WHAT THE TASK REQUIRES:
Below are the records; extract from them the line containing "none -> pink 2x2 round" to the line containing "none -> black 1x1 plate [531,154,580,199]", both lines included, exactly and with no pictures.

Data excerpts

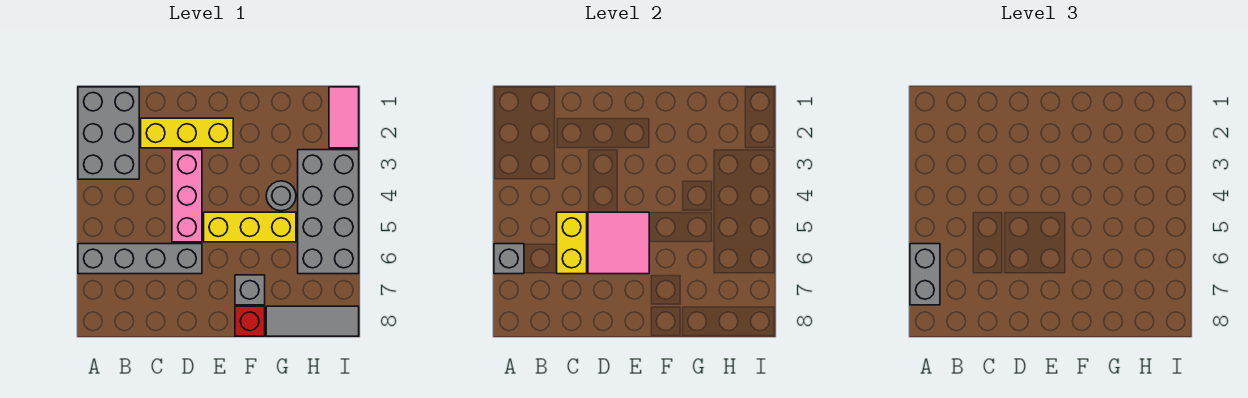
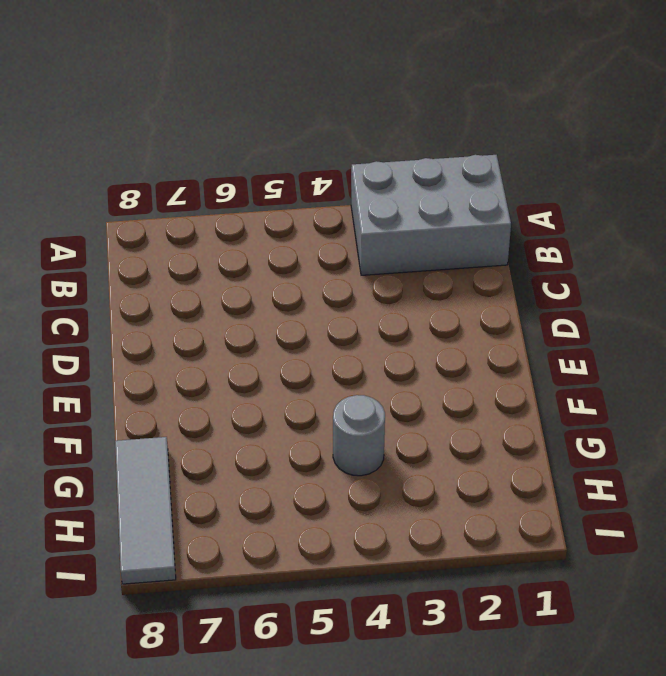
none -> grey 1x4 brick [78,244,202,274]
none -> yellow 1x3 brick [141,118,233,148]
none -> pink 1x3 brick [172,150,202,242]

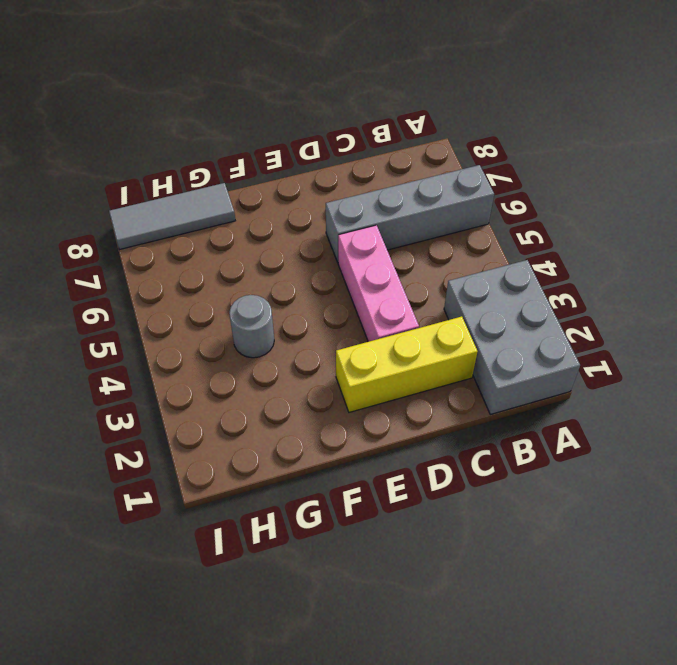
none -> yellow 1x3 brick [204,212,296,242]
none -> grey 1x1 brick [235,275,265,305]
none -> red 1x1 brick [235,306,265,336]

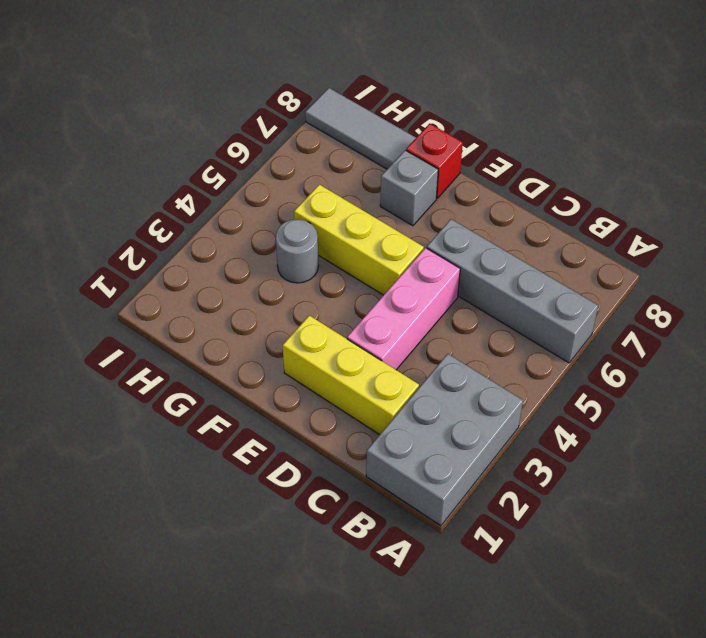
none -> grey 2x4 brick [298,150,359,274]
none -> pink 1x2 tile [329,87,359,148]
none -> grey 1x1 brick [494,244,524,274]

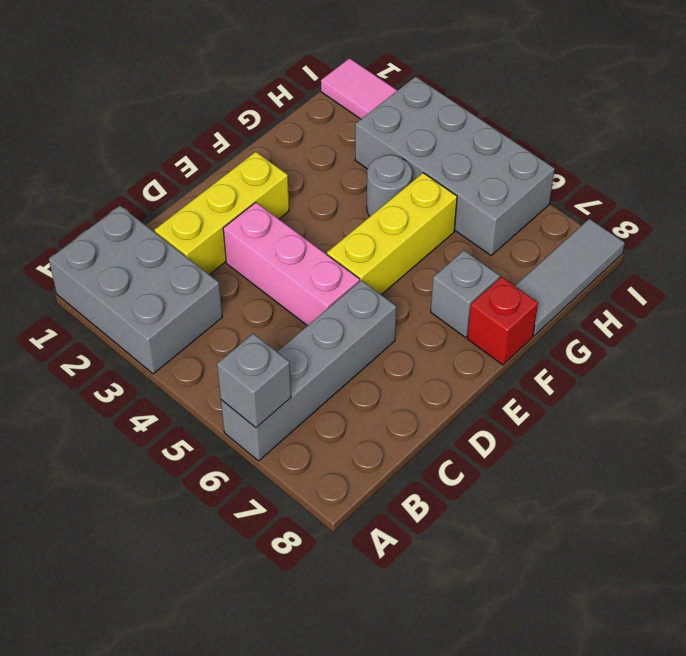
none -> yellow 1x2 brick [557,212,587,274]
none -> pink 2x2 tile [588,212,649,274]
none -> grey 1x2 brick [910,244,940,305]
...
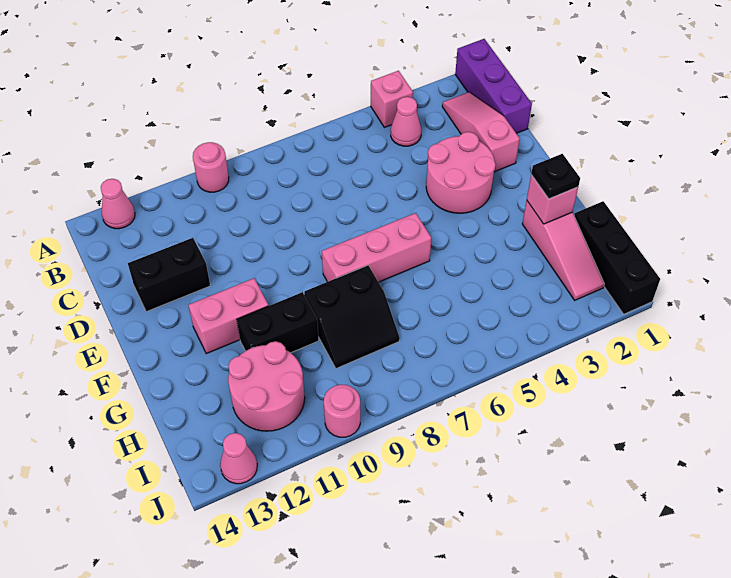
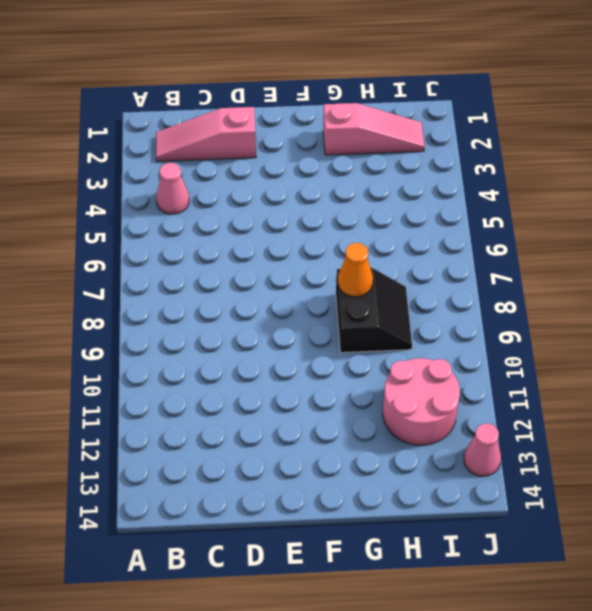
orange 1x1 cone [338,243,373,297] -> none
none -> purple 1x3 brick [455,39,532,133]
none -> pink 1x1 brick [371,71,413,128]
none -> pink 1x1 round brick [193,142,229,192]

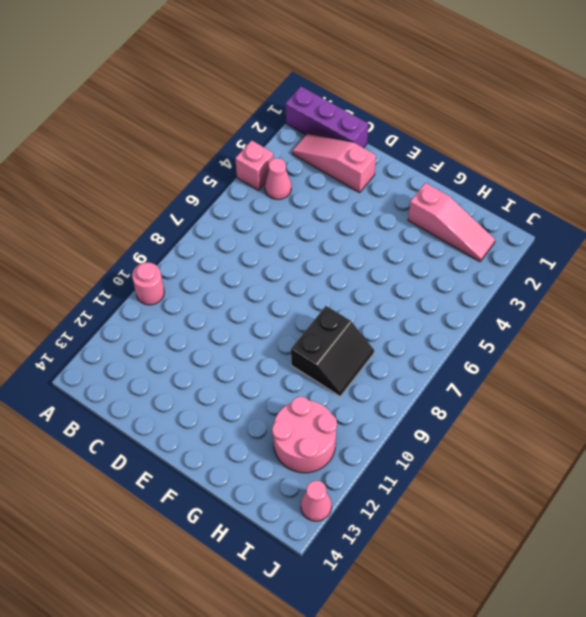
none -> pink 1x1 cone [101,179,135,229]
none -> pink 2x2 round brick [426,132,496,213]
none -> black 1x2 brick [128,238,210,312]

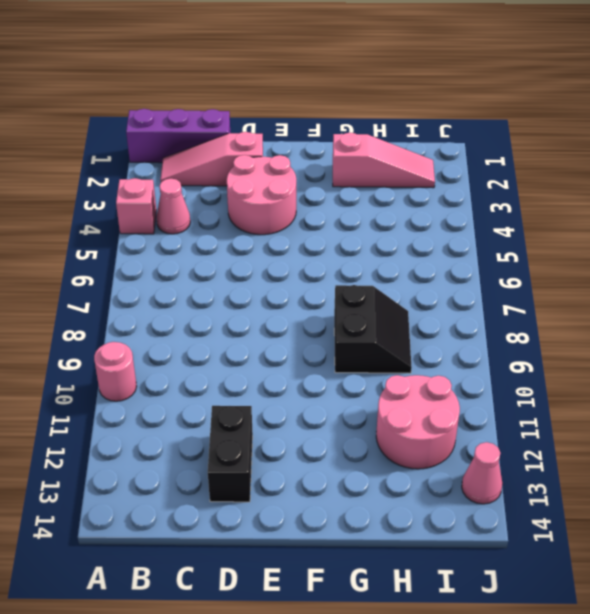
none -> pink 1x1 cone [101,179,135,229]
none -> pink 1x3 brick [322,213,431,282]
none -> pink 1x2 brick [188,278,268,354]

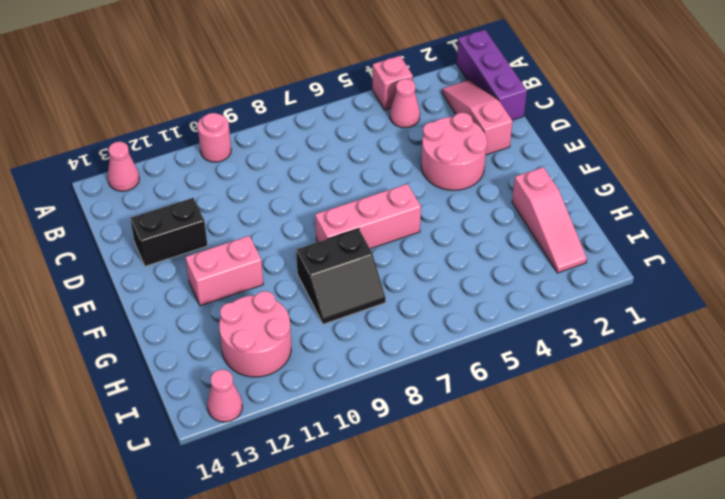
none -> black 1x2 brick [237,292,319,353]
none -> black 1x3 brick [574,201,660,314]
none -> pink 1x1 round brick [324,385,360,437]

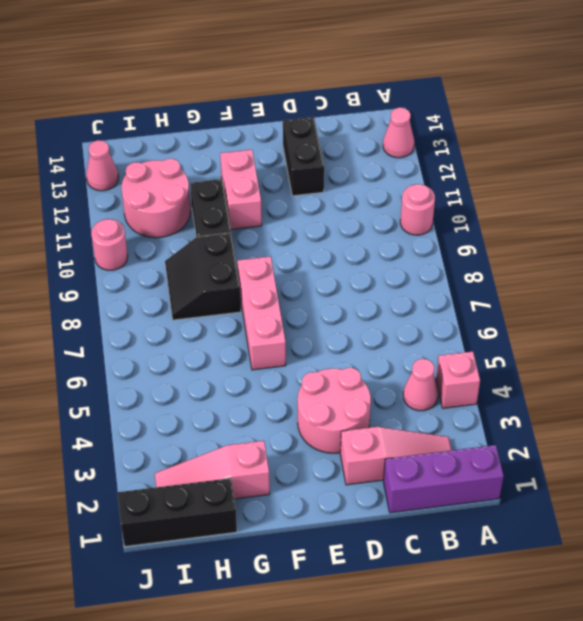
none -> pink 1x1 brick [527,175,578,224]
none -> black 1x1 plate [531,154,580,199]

RESULT BELOW:
none -> pink 2x2 round brick [426,132,496,213]
none -> black 1x2 brick [128,238,210,312]

none -> pink 1x1 cone [101,179,135,229]
none -> pink 1x3 brick [322,213,431,282]
none -> pink 1x2 brick [188,278,268,354]

none -> black 1x2 brick [237,292,319,353]
none -> black 1x3 brick [574,201,660,314]
none -> pink 1x1 round brick [324,385,360,437]

none -> pink 1x1 brick [527,175,578,224]
none -> black 1x1 plate [531,154,580,199]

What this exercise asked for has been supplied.